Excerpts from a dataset

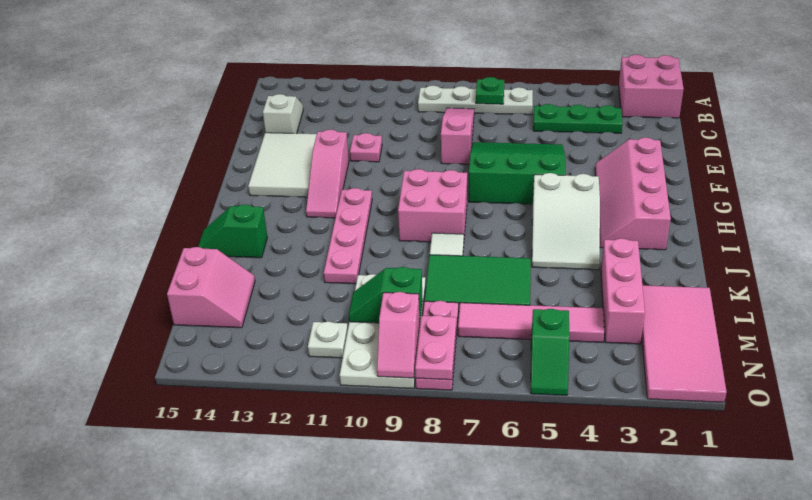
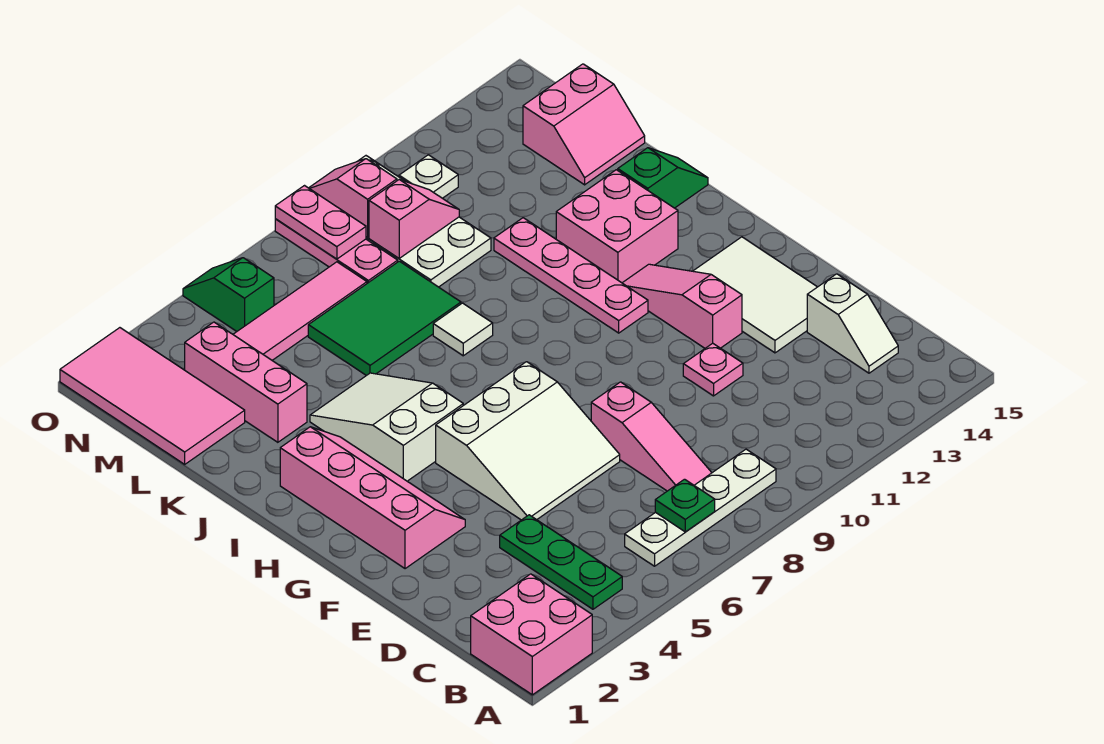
green plate C3:C5 level 1 -> green plate B4:D4 level 1
green slope E5:G7 level 1 top G -> white slope E5:G7 level 1 top G
pink brick H8:I9 level 1 -> pink brick I12:J13 level 1
pink slope L14:M15 level 1 top 15 -> pink slope L14:M15 level 1 top M
green slope M9:M10 level 2 top 9 -> pink slope M9:M10 level 2 top 9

[Problem to solve] Your task is to write out, exactly, the line that holds "green slope E5:G7" and every line after it until the records end.

[Response box]
green slope E5:G7 level 1 top G -> white slope E5:G7 level 1 top G
pink brick H8:I9 level 1 -> pink brick I12:J13 level 1
pink slope L14:M15 level 1 top 15 -> pink slope L14:M15 level 1 top M
green slope M9:M10 level 2 top 9 -> pink slope M9:M10 level 2 top 9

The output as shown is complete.